(Stored data entries)

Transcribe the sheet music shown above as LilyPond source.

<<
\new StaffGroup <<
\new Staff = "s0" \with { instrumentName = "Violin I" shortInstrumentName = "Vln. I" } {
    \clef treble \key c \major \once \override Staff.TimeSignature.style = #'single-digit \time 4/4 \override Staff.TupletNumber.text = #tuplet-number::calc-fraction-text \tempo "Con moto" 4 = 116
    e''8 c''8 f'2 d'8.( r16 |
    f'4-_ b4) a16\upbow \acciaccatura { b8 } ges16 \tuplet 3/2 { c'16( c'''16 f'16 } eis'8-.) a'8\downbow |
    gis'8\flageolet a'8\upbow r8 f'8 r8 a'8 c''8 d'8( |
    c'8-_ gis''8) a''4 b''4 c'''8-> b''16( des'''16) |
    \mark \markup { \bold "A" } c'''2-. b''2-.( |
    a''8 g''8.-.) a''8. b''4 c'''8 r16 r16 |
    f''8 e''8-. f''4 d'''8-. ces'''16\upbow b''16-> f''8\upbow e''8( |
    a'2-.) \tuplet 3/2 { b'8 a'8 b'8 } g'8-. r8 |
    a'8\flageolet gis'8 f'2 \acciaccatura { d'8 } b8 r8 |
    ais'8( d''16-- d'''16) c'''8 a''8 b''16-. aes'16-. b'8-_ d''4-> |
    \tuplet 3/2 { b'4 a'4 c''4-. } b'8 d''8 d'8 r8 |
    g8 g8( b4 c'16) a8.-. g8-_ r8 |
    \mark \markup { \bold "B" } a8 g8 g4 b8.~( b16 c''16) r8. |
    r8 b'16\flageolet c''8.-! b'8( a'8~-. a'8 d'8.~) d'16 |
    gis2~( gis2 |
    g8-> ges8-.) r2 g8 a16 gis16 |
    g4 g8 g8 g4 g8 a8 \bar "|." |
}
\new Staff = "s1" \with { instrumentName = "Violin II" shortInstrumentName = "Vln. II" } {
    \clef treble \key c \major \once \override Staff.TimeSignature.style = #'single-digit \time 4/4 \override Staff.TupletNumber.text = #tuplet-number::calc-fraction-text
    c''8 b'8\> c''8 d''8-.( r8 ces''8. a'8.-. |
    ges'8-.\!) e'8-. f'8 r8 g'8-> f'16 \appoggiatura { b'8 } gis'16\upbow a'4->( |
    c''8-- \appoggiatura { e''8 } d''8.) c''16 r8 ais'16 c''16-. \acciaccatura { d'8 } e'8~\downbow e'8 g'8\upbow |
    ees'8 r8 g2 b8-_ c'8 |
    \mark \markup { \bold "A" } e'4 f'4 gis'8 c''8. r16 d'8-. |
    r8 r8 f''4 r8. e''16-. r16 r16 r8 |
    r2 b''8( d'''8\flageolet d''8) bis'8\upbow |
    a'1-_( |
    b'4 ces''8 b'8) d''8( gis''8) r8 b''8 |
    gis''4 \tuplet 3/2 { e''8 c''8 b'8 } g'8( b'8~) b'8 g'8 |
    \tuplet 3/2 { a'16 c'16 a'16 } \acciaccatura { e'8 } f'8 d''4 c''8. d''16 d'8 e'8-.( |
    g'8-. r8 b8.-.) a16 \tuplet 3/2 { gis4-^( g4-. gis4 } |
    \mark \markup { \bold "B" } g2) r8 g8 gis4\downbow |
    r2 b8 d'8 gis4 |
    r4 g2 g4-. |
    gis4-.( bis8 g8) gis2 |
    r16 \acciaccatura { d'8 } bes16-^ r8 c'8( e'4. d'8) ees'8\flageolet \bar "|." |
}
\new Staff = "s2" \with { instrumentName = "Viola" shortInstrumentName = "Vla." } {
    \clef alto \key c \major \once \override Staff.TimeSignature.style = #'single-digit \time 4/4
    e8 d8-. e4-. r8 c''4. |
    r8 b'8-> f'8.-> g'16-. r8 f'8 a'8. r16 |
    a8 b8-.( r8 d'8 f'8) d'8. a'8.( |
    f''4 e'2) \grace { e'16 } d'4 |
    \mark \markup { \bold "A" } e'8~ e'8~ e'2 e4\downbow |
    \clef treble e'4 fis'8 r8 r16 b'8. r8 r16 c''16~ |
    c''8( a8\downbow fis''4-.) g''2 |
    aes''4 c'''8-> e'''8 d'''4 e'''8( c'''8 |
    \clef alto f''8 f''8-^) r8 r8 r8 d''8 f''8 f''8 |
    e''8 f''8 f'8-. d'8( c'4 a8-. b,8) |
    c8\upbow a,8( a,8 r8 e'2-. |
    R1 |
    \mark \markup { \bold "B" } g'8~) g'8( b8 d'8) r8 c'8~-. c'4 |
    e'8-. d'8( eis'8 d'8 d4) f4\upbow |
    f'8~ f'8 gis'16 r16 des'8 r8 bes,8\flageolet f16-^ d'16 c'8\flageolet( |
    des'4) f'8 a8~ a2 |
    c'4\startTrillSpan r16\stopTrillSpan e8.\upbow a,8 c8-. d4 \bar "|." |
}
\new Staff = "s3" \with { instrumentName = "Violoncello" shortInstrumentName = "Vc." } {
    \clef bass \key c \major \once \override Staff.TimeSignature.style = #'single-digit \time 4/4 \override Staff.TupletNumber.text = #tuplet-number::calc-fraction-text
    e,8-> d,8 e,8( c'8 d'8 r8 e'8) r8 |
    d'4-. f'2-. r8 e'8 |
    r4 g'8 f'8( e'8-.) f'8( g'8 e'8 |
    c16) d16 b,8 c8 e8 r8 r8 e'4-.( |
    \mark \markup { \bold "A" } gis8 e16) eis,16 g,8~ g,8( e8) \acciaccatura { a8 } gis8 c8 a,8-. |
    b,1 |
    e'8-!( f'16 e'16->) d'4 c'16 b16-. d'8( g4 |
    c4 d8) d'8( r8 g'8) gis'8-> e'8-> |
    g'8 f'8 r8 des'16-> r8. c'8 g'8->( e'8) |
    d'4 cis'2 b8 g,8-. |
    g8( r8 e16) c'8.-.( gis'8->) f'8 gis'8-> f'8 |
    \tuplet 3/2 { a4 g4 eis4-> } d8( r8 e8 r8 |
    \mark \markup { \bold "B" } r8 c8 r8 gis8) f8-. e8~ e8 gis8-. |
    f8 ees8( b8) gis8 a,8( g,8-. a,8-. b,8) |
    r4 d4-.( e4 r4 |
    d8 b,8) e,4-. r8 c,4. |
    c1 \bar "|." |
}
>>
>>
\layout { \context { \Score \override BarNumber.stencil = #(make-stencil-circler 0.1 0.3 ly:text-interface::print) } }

Goal of the exercise: Show every line of the items that contains the string "TimeSignature".

Written response:
    \clef treble \key c \major \once \override Staff.TimeSignature.style = #'single-digit \time 4/4 \override Staff.TupletNumber.text = #tuplet-number::calc-fraction-text \tempo "Con moto" 4 = 116
    \clef treble \key c \major \once \override Staff.TimeSignature.style = #'single-digit \time 4/4 \override Staff.TupletNumber.text = #tuplet-number::calc-fraction-text
    \clef alto \key c \major \once \override Staff.TimeSignature.style = #'single-digit \time 4/4
    \clef bass \key c \major \once \override Staff.TimeSignature.style = #'single-digit \time 4/4 \override Staff.TupletNumber.text = #tuplet-number::calc-fraction-text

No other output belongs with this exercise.